▶ **Data shown**
****************
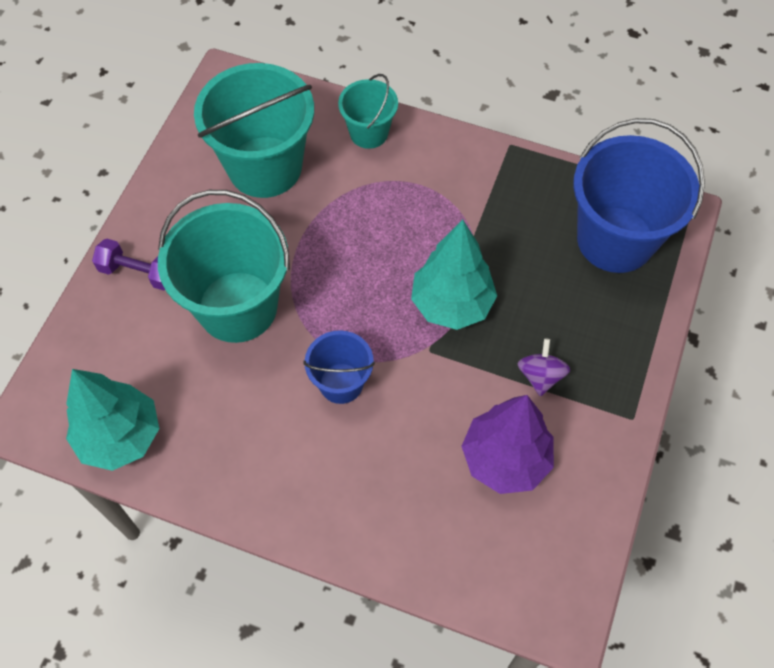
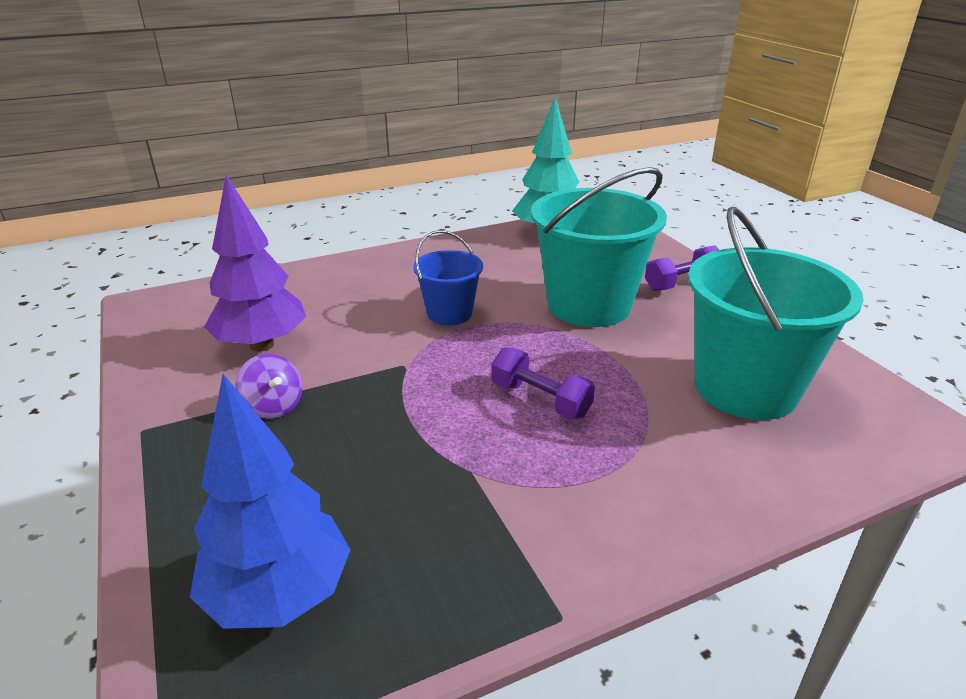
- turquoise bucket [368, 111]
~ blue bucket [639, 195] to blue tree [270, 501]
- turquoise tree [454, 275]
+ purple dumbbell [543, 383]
****************
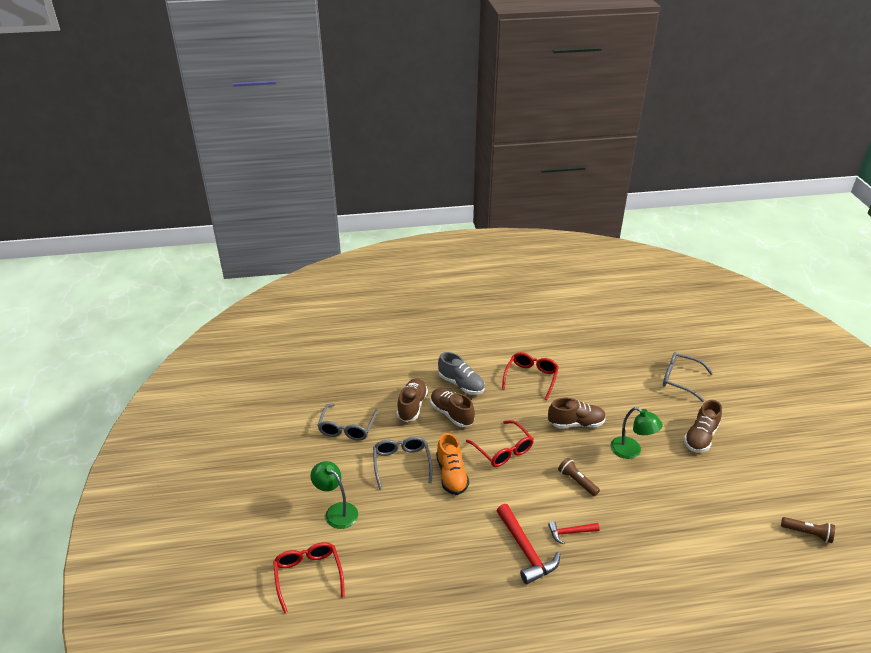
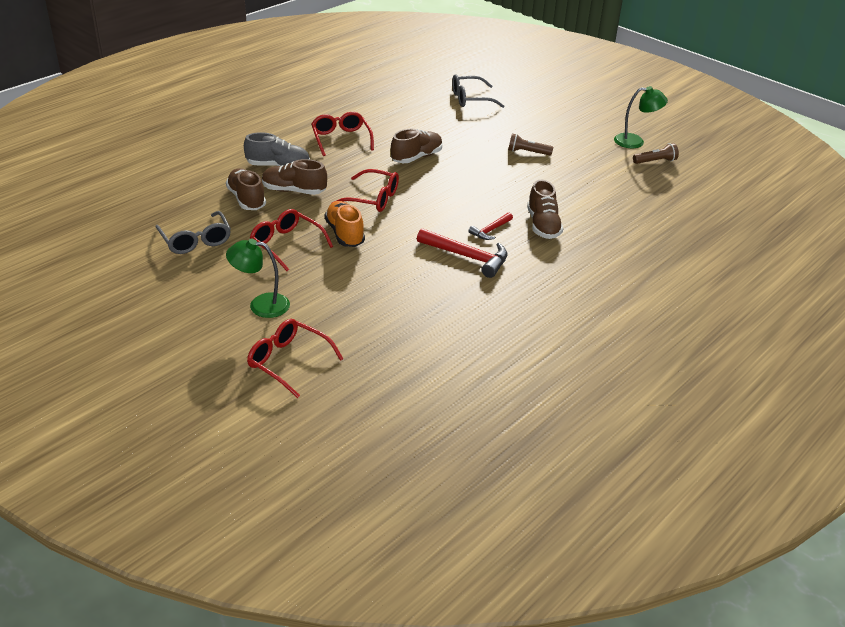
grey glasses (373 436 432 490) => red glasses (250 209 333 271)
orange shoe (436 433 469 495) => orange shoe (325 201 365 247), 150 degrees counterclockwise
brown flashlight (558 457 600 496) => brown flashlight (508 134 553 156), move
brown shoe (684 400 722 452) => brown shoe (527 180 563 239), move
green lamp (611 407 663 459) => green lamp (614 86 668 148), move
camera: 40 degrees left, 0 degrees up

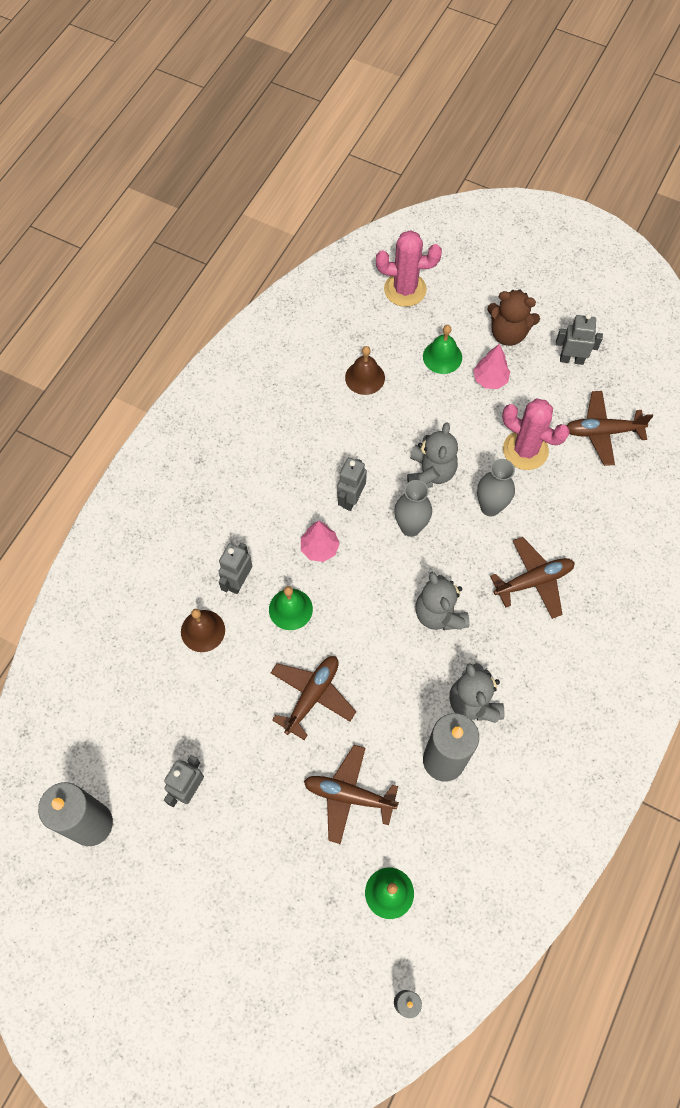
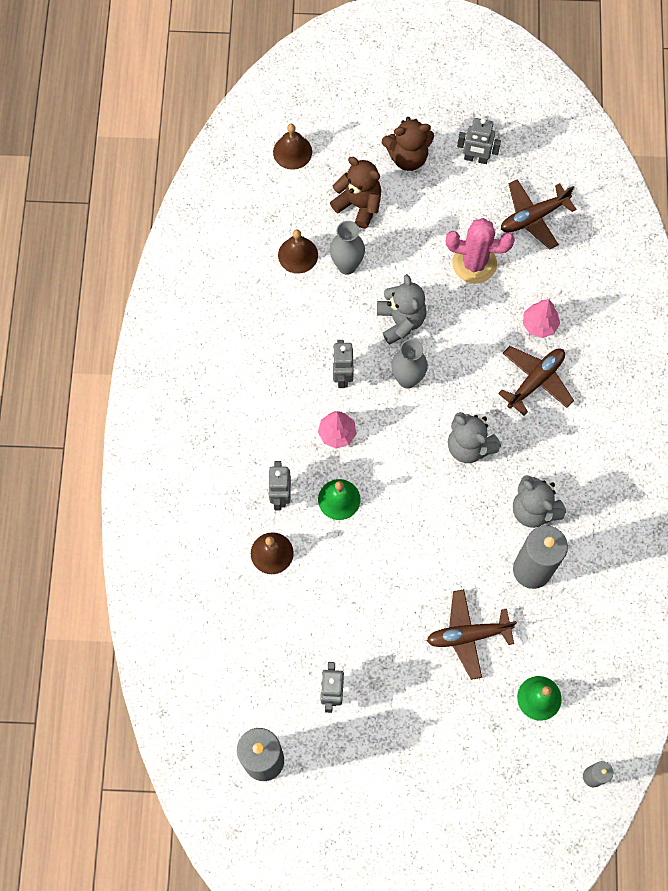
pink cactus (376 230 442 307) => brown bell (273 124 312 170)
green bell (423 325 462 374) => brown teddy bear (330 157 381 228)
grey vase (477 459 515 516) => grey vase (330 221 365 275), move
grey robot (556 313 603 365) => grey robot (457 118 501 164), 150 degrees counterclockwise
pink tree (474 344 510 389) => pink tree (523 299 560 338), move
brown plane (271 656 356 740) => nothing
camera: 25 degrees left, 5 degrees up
****************
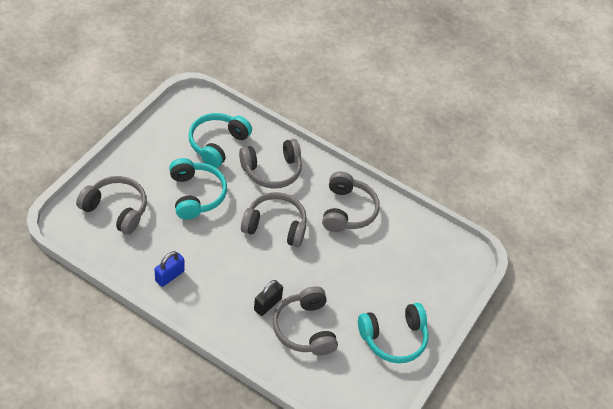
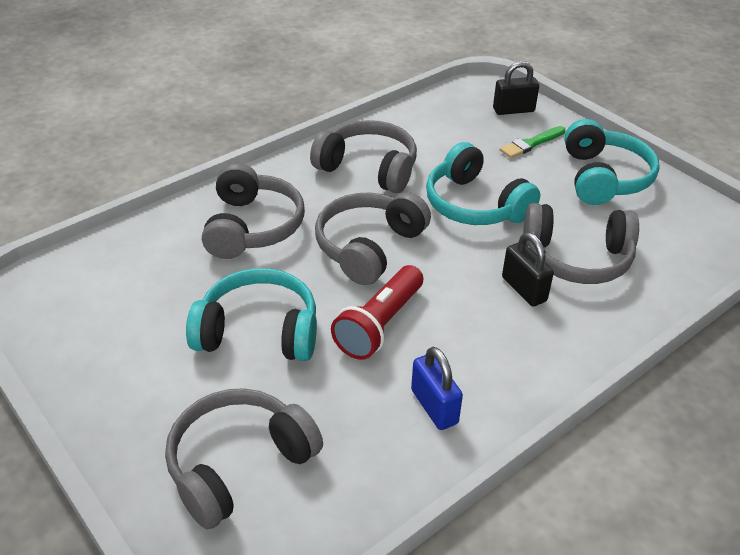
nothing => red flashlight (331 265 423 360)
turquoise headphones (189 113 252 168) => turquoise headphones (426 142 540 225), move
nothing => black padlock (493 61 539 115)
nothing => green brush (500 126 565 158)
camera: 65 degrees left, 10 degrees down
****************
▶ **Work request**
In the material above, locate the line containing "brown flashlight (558" and the line containing "green lamp (611". Transcribe exactly those two lines and every line between them, and nothing more.

▶ **Solution for this task**
brown flashlight (558 457 600 496) => brown flashlight (508 134 553 156), move
brown shoe (684 400 722 452) => brown shoe (527 180 563 239), move
green lamp (611 407 663 459) => green lamp (614 86 668 148), move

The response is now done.